Exercise details → Sort through the material below and copy each line with "moved".

───── Supplied records

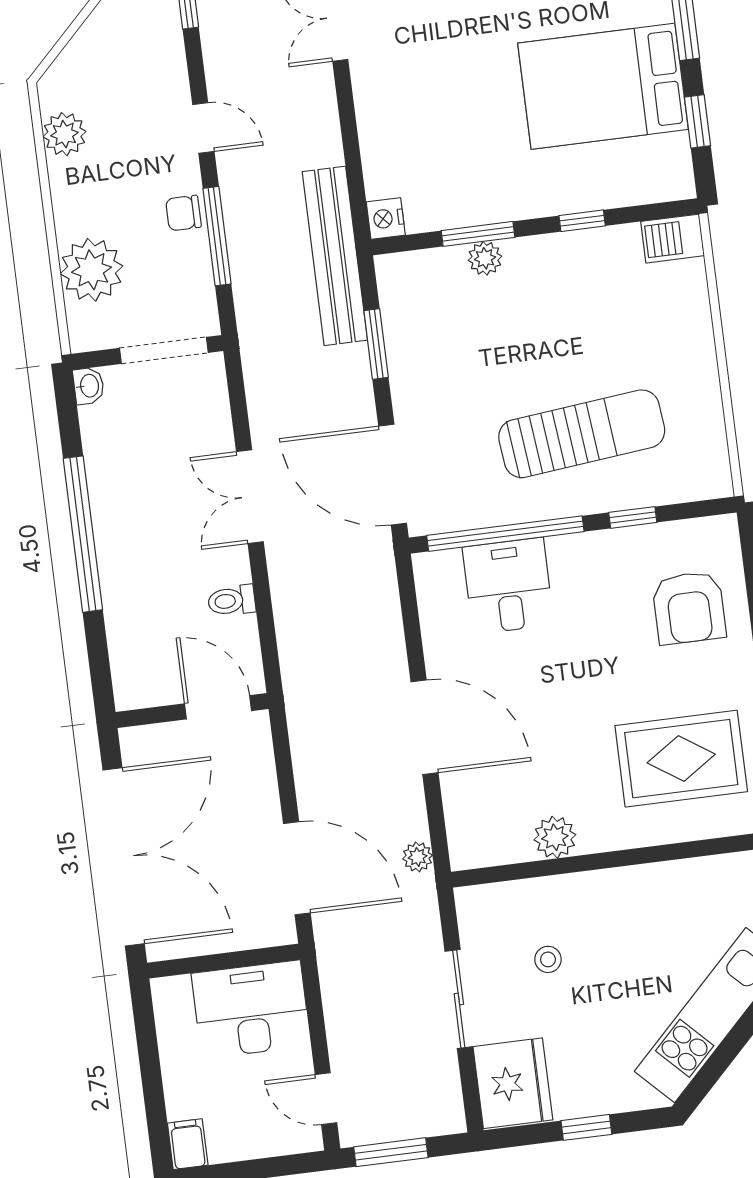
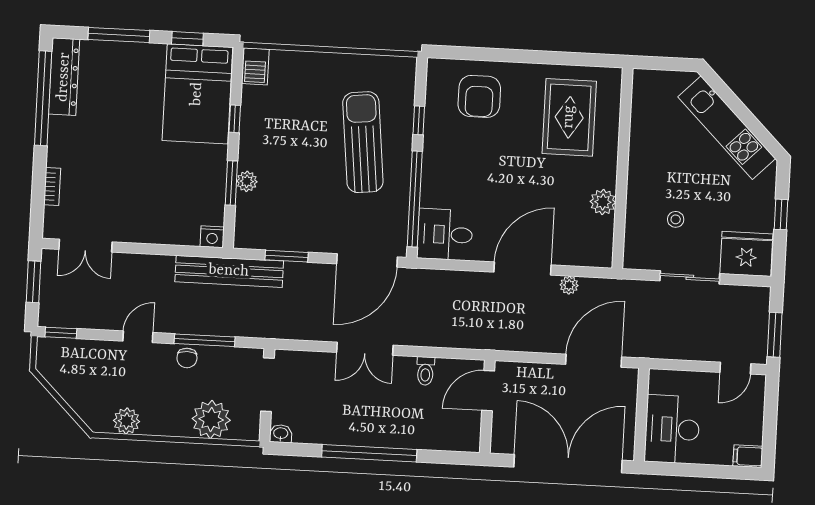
bed: (603, 86) -> (197, 94), moved
desk: (508, 586) -> (445, 234), moved
armchair: (689, 608) -> (479, 96), turned 90
plant: (418, 857) -> (569, 285), moved
desk: (251, 1009) -> (672, 429), moved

──────────

Reply to the task →
bed: (603, 86) -> (197, 94), moved
desk: (508, 586) -> (445, 234), moved
plant: (418, 857) -> (569, 285), moved
desk: (251, 1009) -> (672, 429), moved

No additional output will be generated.